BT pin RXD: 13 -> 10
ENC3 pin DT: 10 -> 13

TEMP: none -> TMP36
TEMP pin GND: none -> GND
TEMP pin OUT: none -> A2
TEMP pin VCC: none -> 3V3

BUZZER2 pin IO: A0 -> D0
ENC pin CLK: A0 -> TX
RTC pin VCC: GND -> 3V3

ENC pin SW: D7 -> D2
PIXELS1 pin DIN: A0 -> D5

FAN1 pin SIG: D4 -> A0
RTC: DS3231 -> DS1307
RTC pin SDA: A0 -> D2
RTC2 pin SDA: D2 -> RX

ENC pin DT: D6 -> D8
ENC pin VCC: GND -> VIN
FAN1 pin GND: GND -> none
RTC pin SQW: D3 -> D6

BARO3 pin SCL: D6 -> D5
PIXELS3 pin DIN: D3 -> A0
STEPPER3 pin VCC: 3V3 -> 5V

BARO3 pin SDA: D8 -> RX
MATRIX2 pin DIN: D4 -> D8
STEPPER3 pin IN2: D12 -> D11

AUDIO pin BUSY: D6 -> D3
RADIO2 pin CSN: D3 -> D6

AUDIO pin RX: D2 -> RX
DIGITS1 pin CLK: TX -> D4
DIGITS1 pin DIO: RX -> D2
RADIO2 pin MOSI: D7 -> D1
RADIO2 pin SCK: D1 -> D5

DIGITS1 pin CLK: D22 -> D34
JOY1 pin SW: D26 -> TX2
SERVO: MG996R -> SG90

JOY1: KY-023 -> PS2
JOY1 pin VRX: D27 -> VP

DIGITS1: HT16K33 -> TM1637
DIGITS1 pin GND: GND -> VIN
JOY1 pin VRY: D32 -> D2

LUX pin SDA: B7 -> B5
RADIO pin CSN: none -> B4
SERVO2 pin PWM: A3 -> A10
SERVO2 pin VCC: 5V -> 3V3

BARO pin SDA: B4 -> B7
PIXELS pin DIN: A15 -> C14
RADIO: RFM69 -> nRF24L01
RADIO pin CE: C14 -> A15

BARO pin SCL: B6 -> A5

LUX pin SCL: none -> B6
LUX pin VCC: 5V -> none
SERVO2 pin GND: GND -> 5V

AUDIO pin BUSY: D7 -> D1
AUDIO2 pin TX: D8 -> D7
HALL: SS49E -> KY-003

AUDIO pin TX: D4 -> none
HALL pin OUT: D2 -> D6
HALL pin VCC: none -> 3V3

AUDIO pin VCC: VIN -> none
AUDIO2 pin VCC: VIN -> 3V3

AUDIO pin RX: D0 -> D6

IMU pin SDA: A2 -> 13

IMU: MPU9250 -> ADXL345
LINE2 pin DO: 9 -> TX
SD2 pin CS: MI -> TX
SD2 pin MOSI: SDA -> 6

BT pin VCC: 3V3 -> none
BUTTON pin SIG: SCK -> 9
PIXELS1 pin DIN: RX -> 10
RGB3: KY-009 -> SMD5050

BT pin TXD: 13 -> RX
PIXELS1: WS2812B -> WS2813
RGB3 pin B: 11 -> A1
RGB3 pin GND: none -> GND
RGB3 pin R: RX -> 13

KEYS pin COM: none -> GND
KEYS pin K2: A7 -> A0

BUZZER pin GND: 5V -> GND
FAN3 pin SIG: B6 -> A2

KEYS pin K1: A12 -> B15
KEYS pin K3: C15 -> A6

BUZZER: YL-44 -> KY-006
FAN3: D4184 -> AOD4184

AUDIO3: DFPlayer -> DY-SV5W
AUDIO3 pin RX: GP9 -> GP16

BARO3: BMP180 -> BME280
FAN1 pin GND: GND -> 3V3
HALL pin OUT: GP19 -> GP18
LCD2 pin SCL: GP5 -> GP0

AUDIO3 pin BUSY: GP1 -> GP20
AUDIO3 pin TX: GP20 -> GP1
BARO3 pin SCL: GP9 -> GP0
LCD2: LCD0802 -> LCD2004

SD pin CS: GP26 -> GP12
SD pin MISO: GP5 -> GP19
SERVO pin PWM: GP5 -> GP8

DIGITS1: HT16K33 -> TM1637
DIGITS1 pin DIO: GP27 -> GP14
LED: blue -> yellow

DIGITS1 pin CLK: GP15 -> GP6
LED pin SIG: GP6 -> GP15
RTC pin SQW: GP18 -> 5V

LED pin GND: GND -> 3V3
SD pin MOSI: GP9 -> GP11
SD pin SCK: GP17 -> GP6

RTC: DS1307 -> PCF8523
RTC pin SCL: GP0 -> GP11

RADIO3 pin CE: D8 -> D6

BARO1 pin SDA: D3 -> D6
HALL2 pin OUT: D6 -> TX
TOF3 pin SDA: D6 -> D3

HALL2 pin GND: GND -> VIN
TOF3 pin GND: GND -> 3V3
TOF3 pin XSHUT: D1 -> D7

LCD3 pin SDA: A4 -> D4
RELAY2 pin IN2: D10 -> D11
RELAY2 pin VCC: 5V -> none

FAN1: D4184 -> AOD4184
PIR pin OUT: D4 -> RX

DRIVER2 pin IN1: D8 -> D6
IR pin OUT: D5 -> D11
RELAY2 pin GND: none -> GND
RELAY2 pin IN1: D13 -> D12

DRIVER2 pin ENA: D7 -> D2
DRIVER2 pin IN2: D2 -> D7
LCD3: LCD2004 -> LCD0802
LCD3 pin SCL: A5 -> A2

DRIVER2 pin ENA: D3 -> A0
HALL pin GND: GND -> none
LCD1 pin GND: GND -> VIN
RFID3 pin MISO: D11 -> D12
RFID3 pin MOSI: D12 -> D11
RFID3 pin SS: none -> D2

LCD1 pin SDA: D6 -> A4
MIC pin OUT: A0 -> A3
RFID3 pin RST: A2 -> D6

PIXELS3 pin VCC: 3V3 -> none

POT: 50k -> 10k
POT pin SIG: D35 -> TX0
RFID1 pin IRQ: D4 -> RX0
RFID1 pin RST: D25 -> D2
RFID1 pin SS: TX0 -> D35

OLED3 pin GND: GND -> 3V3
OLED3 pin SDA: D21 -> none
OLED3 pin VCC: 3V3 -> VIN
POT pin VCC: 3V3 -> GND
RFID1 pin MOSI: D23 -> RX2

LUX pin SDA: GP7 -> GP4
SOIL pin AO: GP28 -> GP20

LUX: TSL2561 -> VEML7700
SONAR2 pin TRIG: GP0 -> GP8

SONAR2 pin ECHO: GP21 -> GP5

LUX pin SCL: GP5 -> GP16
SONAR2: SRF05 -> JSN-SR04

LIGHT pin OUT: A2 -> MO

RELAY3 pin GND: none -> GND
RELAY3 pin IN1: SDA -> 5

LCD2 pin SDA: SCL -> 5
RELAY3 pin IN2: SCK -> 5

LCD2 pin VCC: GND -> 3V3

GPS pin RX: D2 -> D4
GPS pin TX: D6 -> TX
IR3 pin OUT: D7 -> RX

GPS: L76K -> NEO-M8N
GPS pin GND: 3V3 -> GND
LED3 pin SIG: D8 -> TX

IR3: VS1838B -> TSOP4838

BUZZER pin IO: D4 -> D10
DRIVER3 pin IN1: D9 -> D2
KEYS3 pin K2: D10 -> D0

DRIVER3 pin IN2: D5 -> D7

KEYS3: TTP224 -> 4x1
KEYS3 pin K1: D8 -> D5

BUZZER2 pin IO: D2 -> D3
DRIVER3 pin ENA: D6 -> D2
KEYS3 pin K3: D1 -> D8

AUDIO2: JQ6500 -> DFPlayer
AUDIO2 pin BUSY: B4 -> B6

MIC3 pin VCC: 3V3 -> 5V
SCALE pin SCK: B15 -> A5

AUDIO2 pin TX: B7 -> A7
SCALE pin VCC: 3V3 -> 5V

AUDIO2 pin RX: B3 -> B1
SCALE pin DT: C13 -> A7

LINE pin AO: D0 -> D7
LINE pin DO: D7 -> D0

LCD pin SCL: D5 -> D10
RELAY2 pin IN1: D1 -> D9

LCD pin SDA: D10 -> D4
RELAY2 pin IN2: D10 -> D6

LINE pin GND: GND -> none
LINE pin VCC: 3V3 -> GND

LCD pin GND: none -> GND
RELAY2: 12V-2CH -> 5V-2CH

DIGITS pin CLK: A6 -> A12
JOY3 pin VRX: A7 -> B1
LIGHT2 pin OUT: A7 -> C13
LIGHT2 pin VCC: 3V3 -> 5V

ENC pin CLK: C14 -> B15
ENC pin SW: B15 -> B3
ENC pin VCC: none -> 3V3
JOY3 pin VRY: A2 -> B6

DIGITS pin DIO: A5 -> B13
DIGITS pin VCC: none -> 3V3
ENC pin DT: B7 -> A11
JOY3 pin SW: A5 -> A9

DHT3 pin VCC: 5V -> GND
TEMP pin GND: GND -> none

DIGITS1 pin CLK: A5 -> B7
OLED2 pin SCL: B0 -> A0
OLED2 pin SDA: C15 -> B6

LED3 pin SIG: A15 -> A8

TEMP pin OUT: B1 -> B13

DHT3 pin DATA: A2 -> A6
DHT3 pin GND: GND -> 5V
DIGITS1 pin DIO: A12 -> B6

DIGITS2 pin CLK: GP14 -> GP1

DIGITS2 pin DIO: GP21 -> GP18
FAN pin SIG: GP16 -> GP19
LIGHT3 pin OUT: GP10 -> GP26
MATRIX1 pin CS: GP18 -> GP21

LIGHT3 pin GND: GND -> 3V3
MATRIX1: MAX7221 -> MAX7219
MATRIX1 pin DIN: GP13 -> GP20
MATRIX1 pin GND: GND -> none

● ● ●

* [Requirement]: Beginning with the line that contains "JOY3 pin VRY: A2 -> B6", return every line to the end of the listing, unchanged, and nothing else.

* [Response to this task]:
JOY3 pin VRY: A2 -> B6

DIGITS pin DIO: A5 -> B13
DIGITS pin VCC: none -> 3V3
ENC pin DT: B7 -> A11
JOY3 pin SW: A5 -> A9

DHT3 pin VCC: 5V -> GND
TEMP pin GND: GND -> none

DIGITS1 pin CLK: A5 -> B7
OLED2 pin SCL: B0 -> A0
OLED2 pin SDA: C15 -> B6

LED3 pin SIG: A15 -> A8

TEMP pin OUT: B1 -> B13

DHT3 pin DATA: A2 -> A6
DHT3 pin GND: GND -> 5V
DIGITS1 pin DIO: A12 -> B6

DIGITS2 pin CLK: GP14 -> GP1

DIGITS2 pin DIO: GP21 -> GP18
FAN pin SIG: GP16 -> GP19
LIGHT3 pin OUT: GP10 -> GP26
MATRIX1 pin CS: GP18 -> GP21

LIGHT3 pin GND: GND -> 3V3
MATRIX1: MAX7221 -> MAX7219
MATRIX1 pin DIN: GP13 -> GP20
MATRIX1 pin GND: GND -> none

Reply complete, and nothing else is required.